> Data excerpts
=== Section Start ===

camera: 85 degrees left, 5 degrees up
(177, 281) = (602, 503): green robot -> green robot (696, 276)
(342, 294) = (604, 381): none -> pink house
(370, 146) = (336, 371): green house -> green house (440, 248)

=== Section End ===
=== Section Start ===

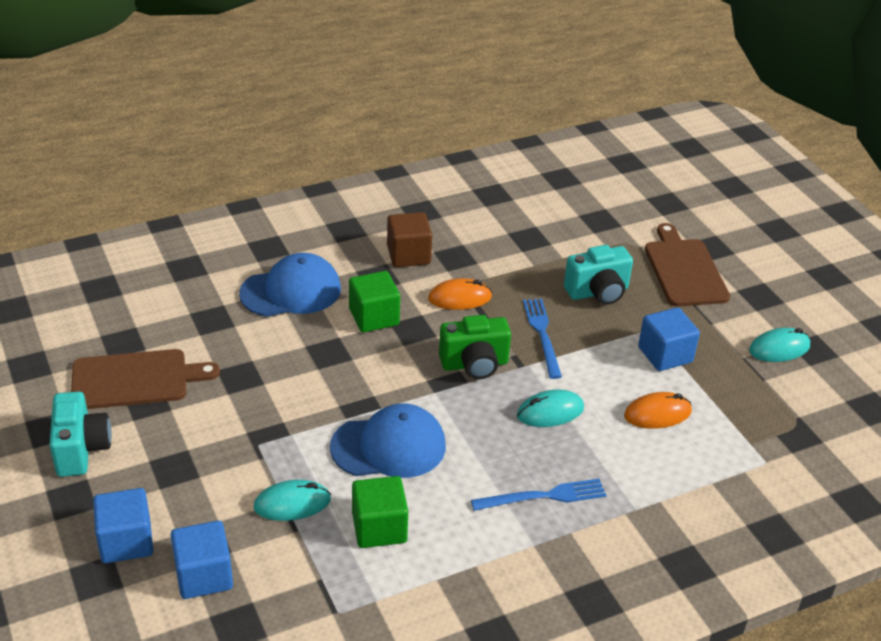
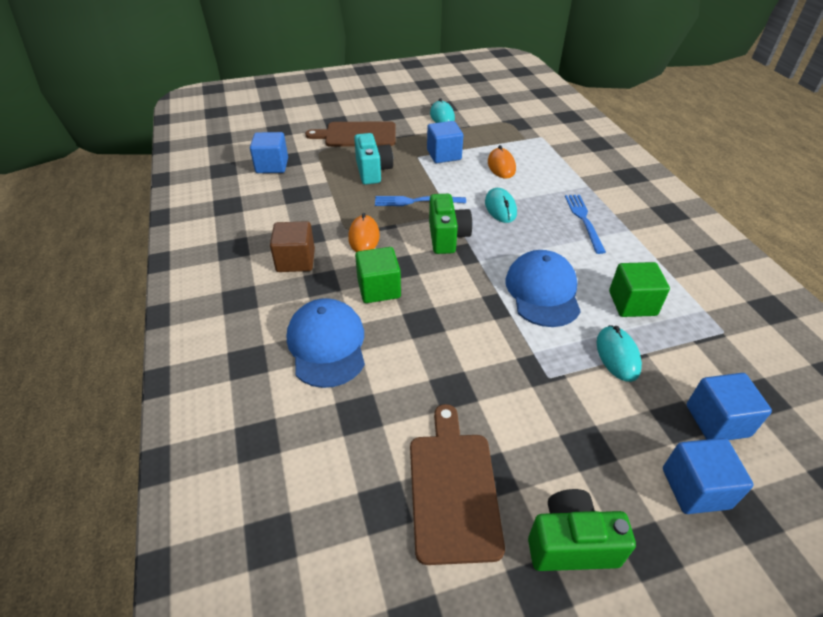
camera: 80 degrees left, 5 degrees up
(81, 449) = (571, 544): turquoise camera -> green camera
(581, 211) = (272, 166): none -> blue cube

=== Section End ===

> Exercise aim
Determine how many lines of the listing above include the word "none", and report that number only.

> Exercise output
2